##### RECORDS FOR PROCESSING

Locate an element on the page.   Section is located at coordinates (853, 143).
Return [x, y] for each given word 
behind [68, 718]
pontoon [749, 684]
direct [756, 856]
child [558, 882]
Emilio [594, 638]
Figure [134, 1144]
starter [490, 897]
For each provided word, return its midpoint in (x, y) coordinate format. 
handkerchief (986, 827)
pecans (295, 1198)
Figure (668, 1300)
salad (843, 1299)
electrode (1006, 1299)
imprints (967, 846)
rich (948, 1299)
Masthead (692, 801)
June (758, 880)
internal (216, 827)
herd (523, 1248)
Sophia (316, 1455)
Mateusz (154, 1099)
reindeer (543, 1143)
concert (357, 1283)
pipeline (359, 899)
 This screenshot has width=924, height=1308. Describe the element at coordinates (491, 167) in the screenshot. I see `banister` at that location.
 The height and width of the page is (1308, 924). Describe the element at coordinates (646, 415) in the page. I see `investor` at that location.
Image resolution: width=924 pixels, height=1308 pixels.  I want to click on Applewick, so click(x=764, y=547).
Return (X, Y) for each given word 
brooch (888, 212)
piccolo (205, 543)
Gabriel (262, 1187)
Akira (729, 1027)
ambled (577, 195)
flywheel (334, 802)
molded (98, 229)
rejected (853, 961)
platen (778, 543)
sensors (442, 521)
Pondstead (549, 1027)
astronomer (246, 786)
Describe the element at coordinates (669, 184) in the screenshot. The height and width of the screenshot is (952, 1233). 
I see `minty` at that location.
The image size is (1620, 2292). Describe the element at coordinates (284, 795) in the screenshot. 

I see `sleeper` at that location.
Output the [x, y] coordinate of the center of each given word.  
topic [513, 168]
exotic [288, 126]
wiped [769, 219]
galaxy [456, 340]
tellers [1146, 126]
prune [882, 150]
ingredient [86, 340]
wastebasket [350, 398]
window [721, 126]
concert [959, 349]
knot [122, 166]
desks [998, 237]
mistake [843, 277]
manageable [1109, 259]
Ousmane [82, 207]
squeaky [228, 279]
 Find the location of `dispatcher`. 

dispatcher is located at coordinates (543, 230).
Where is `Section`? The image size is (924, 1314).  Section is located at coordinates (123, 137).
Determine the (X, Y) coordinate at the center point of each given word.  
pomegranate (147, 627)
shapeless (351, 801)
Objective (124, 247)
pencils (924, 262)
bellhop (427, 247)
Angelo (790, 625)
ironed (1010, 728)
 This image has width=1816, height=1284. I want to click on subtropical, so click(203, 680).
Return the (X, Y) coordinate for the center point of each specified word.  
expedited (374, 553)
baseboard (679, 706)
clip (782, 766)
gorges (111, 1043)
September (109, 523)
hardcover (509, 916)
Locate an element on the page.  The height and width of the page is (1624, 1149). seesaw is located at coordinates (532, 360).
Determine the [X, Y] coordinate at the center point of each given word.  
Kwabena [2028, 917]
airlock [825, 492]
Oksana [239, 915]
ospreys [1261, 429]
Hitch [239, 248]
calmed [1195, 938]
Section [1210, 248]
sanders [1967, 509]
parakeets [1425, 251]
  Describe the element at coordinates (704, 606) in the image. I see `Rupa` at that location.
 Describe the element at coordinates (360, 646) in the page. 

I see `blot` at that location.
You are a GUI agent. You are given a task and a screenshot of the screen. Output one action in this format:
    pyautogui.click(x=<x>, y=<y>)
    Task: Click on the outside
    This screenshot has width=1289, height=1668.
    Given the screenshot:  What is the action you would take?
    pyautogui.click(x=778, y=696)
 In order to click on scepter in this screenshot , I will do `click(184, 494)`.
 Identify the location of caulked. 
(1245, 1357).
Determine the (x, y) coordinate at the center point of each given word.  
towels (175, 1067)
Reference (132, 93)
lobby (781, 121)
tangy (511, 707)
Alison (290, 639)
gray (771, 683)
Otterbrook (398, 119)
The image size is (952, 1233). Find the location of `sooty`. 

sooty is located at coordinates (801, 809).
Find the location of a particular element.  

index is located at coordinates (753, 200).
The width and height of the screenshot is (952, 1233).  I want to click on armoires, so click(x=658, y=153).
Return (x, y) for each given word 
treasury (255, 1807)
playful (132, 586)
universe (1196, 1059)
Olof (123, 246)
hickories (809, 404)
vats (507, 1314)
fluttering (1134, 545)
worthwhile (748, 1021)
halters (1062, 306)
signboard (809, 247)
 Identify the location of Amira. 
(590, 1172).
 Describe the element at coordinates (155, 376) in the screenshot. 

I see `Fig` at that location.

##########

Reproduce all of the rows above, substituting "Diagram" for each occurrence of "Figure" and leaving everything else unchanged.

Locate an element on the page.   Section is located at coordinates (853, 143).
Return [x, y] for each given word 
behind [68, 718]
pontoon [749, 684]
direct [756, 856]
child [558, 882]
Emilio [594, 638]
Diagram [134, 1144]
starter [490, 897]
For each provided word, return its midpoint in (x, y) coordinate format. 
handkerchief (986, 827)
pecans (295, 1198)
Diagram (668, 1300)
salad (843, 1299)
electrode (1006, 1299)
imprints (967, 846)
rich (948, 1299)
Masthead (692, 801)
June (758, 880)
internal (216, 827)
herd (523, 1248)
Sophia (316, 1455)
Mateusz (154, 1099)
reindeer (543, 1143)
concert (357, 1283)
pipeline (359, 899)
 This screenshot has width=924, height=1308. Describe the element at coordinates (491, 167) in the screenshot. I see `banister` at that location.
 The height and width of the page is (1308, 924). Describe the element at coordinates (646, 415) in the page. I see `investor` at that location.
Image resolution: width=924 pixels, height=1308 pixels.  I want to click on Applewick, so click(x=764, y=547).
Return (X, Y) for each given word 
brooch (888, 212)
piccolo (205, 543)
Gabriel (262, 1187)
Akira (729, 1027)
ambled (577, 195)
flywheel (334, 802)
molded (98, 229)
rejected (853, 961)
platen (778, 543)
sensors (442, 521)
Pondstead (549, 1027)
astronomer (246, 786)
Describe the element at coordinates (669, 184) in the screenshot. The height and width of the screenshot is (952, 1233). 
I see `minty` at that location.
The image size is (1620, 2292). Describe the element at coordinates (284, 795) in the screenshot. 

I see `sleeper` at that location.
Output the [x, y] coordinate of the center of each given word.  
topic [513, 168]
exotic [288, 126]
wiped [769, 219]
galaxy [456, 340]
tellers [1146, 126]
prune [882, 150]
ingredient [86, 340]
wastebasket [350, 398]
window [721, 126]
concert [959, 349]
knot [122, 166]
desks [998, 237]
mistake [843, 277]
manageable [1109, 259]
Ousmane [82, 207]
squeaky [228, 279]
 Find the location of `dispatcher`. 

dispatcher is located at coordinates (543, 230).
Where is `Section`? The image size is (924, 1314).  Section is located at coordinates (123, 137).
Determine the (X, Y) coordinate at the center point of each given word.  
pomegranate (147, 627)
shapeless (351, 801)
Objective (124, 247)
pencils (924, 262)
bellhop (427, 247)
Angelo (790, 625)
ironed (1010, 728)
 This image has width=1816, height=1284. I want to click on subtropical, so click(203, 680).
Return the (X, Y) coordinate for the center point of each specified word.  
expedited (374, 553)
baseboard (679, 706)
clip (782, 766)
gorges (111, 1043)
September (109, 523)
hardcover (509, 916)
Locate an element on the page.  The height and width of the page is (1624, 1149). seesaw is located at coordinates (532, 360).
Determine the [X, Y] coordinate at the center point of each given word.  
Kwabena [2028, 917]
airlock [825, 492]
Oksana [239, 915]
ospreys [1261, 429]
Hitch [239, 248]
calmed [1195, 938]
Section [1210, 248]
sanders [1967, 509]
parakeets [1425, 251]
  Describe the element at coordinates (704, 606) in the image. I see `Rupa` at that location.
 Describe the element at coordinates (360, 646) in the page. 

I see `blot` at that location.
You are a GUI agent. You are given a task and a screenshot of the screen. Output one action in this format:
    pyautogui.click(x=<x>, y=<y>)
    Task: Click on the outside
    This screenshot has width=1289, height=1668.
    Given the screenshot:  What is the action you would take?
    pyautogui.click(x=778, y=696)
 In order to click on scepter in this screenshot , I will do `click(184, 494)`.
 Identify the location of caulked. 
(1245, 1357).
Determine the (x, y) coordinate at the center point of each given word.  
towels (175, 1067)
Reference (132, 93)
lobby (781, 121)
tangy (511, 707)
Alison (290, 639)
gray (771, 683)
Otterbrook (398, 119)
The image size is (952, 1233). Find the location of `sooty`. 

sooty is located at coordinates (801, 809).
Find the location of a particular element.  

index is located at coordinates (753, 200).
The width and height of the screenshot is (952, 1233).  I want to click on armoires, so click(x=658, y=153).
Return (x, y) for each given word 
treasury (255, 1807)
playful (132, 586)
universe (1196, 1059)
Olof (123, 246)
hickories (809, 404)
vats (507, 1314)
fluttering (1134, 545)
worthwhile (748, 1021)
halters (1062, 306)
signboard (809, 247)
 Identify the location of Amira. 
(590, 1172).
 Describe the element at coordinates (155, 376) in the screenshot. 

I see `Fig` at that location.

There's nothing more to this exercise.